Go through the listing and retype each line exactly.

START SOURCE RECORDS

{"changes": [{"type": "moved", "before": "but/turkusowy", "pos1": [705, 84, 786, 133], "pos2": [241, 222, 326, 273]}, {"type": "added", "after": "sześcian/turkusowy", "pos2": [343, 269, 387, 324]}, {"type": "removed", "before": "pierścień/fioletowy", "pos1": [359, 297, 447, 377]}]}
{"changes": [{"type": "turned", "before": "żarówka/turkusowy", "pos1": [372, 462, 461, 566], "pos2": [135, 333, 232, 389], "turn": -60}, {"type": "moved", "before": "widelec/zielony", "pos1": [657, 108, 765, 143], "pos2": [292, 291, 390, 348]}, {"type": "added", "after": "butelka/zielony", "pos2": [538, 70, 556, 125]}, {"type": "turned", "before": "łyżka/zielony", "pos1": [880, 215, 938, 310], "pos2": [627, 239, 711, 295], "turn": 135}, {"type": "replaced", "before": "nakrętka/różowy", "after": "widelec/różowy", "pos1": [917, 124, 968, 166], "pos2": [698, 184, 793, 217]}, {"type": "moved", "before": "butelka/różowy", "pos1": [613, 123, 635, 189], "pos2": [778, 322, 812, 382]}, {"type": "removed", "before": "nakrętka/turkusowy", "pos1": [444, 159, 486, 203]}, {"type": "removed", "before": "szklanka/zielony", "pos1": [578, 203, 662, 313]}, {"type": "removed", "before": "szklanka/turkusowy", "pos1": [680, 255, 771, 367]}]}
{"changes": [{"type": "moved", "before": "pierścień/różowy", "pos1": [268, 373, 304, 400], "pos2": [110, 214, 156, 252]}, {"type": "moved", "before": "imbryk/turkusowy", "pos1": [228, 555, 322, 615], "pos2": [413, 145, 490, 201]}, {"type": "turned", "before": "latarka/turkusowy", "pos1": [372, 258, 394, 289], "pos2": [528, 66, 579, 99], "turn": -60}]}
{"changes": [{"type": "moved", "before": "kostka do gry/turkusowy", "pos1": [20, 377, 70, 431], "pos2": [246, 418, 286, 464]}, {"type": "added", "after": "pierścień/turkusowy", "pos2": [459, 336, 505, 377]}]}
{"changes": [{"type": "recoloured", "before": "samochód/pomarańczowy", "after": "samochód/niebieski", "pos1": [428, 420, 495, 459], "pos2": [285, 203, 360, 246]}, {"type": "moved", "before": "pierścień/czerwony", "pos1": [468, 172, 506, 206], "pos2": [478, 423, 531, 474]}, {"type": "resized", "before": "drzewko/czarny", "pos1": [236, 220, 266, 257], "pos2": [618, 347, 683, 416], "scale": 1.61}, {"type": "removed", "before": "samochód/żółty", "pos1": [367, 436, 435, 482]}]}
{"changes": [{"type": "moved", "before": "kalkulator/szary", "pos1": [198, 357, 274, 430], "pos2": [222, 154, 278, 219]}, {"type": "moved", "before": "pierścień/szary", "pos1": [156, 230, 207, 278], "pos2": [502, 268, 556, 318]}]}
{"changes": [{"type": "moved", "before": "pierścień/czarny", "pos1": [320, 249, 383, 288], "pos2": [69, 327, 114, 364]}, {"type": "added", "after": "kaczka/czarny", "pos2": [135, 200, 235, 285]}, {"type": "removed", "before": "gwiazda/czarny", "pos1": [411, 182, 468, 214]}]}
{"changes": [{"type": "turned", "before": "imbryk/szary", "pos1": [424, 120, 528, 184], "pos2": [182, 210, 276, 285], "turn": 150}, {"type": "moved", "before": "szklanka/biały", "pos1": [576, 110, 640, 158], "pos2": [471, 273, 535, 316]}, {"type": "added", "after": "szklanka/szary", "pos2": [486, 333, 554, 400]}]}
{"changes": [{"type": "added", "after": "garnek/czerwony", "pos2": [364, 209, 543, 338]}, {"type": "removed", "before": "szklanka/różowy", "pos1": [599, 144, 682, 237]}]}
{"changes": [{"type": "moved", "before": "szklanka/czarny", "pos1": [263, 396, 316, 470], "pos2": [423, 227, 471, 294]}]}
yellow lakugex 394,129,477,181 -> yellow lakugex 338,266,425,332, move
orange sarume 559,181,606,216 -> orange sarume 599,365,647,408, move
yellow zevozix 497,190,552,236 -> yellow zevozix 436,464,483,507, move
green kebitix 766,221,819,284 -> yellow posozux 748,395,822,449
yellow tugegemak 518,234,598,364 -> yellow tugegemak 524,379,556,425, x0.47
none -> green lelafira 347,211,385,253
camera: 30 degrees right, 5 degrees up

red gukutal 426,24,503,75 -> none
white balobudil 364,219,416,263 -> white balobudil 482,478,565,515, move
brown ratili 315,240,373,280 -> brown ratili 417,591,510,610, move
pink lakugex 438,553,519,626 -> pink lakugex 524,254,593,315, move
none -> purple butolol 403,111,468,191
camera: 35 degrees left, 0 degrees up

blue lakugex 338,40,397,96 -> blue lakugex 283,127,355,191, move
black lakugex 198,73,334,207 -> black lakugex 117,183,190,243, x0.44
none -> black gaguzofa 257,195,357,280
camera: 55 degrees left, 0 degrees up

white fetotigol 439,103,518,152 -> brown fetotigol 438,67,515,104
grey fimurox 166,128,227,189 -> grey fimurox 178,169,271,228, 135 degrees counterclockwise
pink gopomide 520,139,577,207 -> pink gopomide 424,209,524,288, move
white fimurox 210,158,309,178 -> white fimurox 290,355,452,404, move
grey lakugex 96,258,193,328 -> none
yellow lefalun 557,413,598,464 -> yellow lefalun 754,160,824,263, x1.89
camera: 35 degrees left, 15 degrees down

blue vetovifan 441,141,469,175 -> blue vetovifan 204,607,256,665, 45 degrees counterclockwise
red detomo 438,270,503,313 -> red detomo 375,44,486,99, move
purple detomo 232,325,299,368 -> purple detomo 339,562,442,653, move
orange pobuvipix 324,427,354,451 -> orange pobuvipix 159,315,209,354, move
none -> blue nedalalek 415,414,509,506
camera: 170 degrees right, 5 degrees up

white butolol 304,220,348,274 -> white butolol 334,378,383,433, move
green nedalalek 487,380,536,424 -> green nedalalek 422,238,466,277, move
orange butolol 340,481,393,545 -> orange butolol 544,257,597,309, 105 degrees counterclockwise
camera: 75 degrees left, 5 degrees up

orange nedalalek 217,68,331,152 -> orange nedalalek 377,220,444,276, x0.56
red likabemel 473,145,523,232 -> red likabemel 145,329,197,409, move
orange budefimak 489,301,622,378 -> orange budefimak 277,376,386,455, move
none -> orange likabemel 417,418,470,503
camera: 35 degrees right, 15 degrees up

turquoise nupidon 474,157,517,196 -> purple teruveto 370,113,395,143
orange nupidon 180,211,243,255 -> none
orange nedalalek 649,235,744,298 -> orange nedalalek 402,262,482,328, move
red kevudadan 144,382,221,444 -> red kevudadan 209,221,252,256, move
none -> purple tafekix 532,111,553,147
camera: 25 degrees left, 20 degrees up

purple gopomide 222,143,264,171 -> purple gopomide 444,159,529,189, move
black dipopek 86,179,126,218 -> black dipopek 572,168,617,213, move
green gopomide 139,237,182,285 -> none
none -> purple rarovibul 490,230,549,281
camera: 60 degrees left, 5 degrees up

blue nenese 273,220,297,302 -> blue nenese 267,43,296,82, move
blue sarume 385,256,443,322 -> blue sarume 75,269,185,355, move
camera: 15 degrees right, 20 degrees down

END SOURCE RECORDS

THE ANSWER:
{"changes": [{"type": "moved", "before": "but/turkusowy", "pos1": [705, 84, 786, 133], "pos2": [241, 222, 326, 273]}, {"type": "added", "after": "sześcian/turkusowy", "pos2": [343, 269, 387, 324]}, {"type": "removed", "before": "pierścień/fioletowy", "pos1": [359, 297, 447, 377]}]}
{"changes": [{"type": "turned", "before": "żarówka/turkusowy", "pos1": [372, 462, 461, 566], "pos2": [135, 333, 232, 389], "turn": -60}, {"type": "moved", "before": "widelec/zielony", "pos1": [657, 108, 765, 143], "pos2": [292, 291, 390, 348]}, {"type": "added", "after": "butelka/zielony", "pos2": [538, 70, 556, 125]}, {"type": "turned", "before": "łyżka/zielony", "pos1": [880, 215, 938, 310], "pos2": [627, 239, 711, 295], "turn": 135}, {"type": "replaced", "before": "nakrętka/różowy", "after": "widelec/różowy", "pos1": [917, 124, 968, 166], "pos2": [698, 184, 793, 217]}, {"type": "moved", "before": "butelka/różowy", "pos1": [613, 123, 635, 189], "pos2": [778, 322, 812, 382]}, {"type": "removed", "before": "nakrętka/turkusowy", "pos1": [444, 159, 486, 203]}, {"type": "removed", "before": "szklanka/zielony", "pos1": [578, 203, 662, 313]}, {"type": "removed", "before": "szklanka/turkusowy", "pos1": [680, 255, 771, 367]}]}
{"changes": [{"type": "moved", "before": "pierścień/różowy", "pos1": [268, 373, 304, 400], "pos2": [110, 214, 156, 252]}, {"type": "moved", "before": "imbryk/turkusowy", "pos1": [228, 555, 322, 615], "pos2": [413, 145, 490, 201]}, {"type": "turned", "before": "latarka/turkusowy", "pos1": [372, 258, 394, 289], "pos2": [528, 66, 579, 99], "turn": -60}]}
{"changes": [{"type": "moved", "before": "kostka do gry/turkusowy", "pos1": [20, 377, 70, 431], "pos2": [246, 418, 286, 464]}, {"type": "added", "after": "pierścień/turkusowy", "pos2": [459, 336, 505, 377]}]}
{"changes": [{"type": "recoloured", "before": "samochód/pomarańczowy", "after": "samochód/niebieski", "pos1": [428, 420, 495, 459], "pos2": [285, 203, 360, 246]}, {"type": "moved", "before": "pierścień/czerwony", "pos1": [468, 172, 506, 206], "pos2": [478, 423, 531, 474]}, {"type": "resized", "before": "drzewko/czarny", "pos1": [236, 220, 266, 257], "pos2": [618, 347, 683, 416], "scale": 1.61}, {"type": "removed", "before": "samochód/żółty", "pos1": [367, 436, 435, 482]}]}
{"changes": [{"type": "moved", "before": "kalkulator/szary", "pos1": [198, 357, 274, 430], "pos2": [222, 154, 278, 219]}, {"type": "moved", "before": "pierścień/szary", "pos1": [156, 230, 207, 278], "pos2": [502, 268, 556, 318]}]}
{"changes": [{"type": "moved", "before": "pierścień/czarny", "pos1": [320, 249, 383, 288], "pos2": [69, 327, 114, 364]}, {"type": "added", "after": "kaczka/czarny", "pos2": [135, 200, 235, 285]}, {"type": "removed", "before": "gwiazda/czarny", "pos1": [411, 182, 468, 214]}]}
{"changes": [{"type": "turned", "before": "imbryk/szary", "pos1": [424, 120, 528, 184], "pos2": [182, 210, 276, 285], "turn": 150}, {"type": "moved", "before": "szklanka/biały", "pos1": [576, 110, 640, 158], "pos2": [471, 273, 535, 316]}, {"type": "added", "after": "szklanka/szary", "pos2": [486, 333, 554, 400]}]}
{"changes": [{"type": "added", "after": "garnek/czerwony", "pos2": [364, 209, 543, 338]}, {"type": "removed", "before": "szklanka/różowy", "pos1": [599, 144, 682, 237]}]}
{"changes": [{"type": "moved", "before": "szklanka/czarny", "pos1": [263, 396, 316, 470], "pos2": [423, 227, 471, 294]}]}
yellow lakugex 394,129,477,181 -> yellow lakugex 338,266,425,332, move
orange sarume 559,181,606,216 -> orange sarume 599,365,647,408, move
yellow zevozix 497,190,552,236 -> yellow zevozix 436,464,483,507, move
green kebitix 766,221,819,284 -> yellow posozux 748,395,822,449
yellow tugegemak 518,234,598,364 -> yellow tugegemak 524,379,556,425, x0.47
none -> green lelafira 347,211,385,253
camera: 30 degrees right, 5 degrees up

red gukutal 426,24,503,75 -> none
white balobudil 364,219,416,263 -> white balobudil 482,478,565,515, move
brown ratili 315,240,373,280 -> brown ratili 417,591,510,610, move
pink lakugex 438,553,519,626 -> pink lakugex 524,254,593,315, move
none -> purple butolol 403,111,468,191
camera: 35 degrees left, 0 degrees up

blue lakugex 338,40,397,96 -> blue lakugex 283,127,355,191, move
black lakugex 198,73,334,207 -> black lakugex 117,183,190,243, x0.44
none -> black gaguzofa 257,195,357,280
camera: 55 degrees left, 0 degrees up

white fetotigol 439,103,518,152 -> brown fetotigol 438,67,515,104
grey fimurox 166,128,227,189 -> grey fimurox 178,169,271,228, 135 degrees counterclockwise
pink gopomide 520,139,577,207 -> pink gopomide 424,209,524,288, move
white fimurox 210,158,309,178 -> white fimurox 290,355,452,404, move
grey lakugex 96,258,193,328 -> none
yellow lefalun 557,413,598,464 -> yellow lefalun 754,160,824,263, x1.89
camera: 35 degrees left, 15 degrees down

blue vetovifan 441,141,469,175 -> blue vetovifan 204,607,256,665, 45 degrees counterclockwise
red detomo 438,270,503,313 -> red detomo 375,44,486,99, move
purple detomo 232,325,299,368 -> purple detomo 339,562,442,653, move
orange pobuvipix 324,427,354,451 -> orange pobuvipix 159,315,209,354, move
none -> blue nedalalek 415,414,509,506
camera: 170 degrees right, 5 degrees up

white butolol 304,220,348,274 -> white butolol 334,378,383,433, move
green nedalalek 487,380,536,424 -> green nedalalek 422,238,466,277, move
orange butolol 340,481,393,545 -> orange butolol 544,257,597,309, 105 degrees counterclockwise
camera: 75 degrees left, 5 degrees up

orange nedalalek 217,68,331,152 -> orange nedalalek 377,220,444,276, x0.56
red likabemel 473,145,523,232 -> red likabemel 145,329,197,409, move
orange budefimak 489,301,622,378 -> orange budefimak 277,376,386,455, move
none -> orange likabemel 417,418,470,503
camera: 35 degrees right, 15 degrees up

turquoise nupidon 474,157,517,196 -> purple teruveto 370,113,395,143
orange nupidon 180,211,243,255 -> none
orange nedalalek 649,235,744,298 -> orange nedalalek 402,262,482,328, move
red kevudadan 144,382,221,444 -> red kevudadan 209,221,252,256, move
none -> purple tafekix 532,111,553,147
camera: 25 degrees left, 20 degrees up

purple gopomide 222,143,264,171 -> purple gopomide 444,159,529,189, move
black dipopek 86,179,126,218 -> black dipopek 572,168,617,213, move
green gopomide 139,237,182,285 -> none
none -> purple rarovibul 490,230,549,281
camera: 60 degrees left, 5 degrees up

blue nenese 273,220,297,302 -> blue nenese 267,43,296,82, move
blue sarume 385,256,443,322 -> blue sarume 75,269,185,355, move
camera: 15 degrees right, 20 degrees down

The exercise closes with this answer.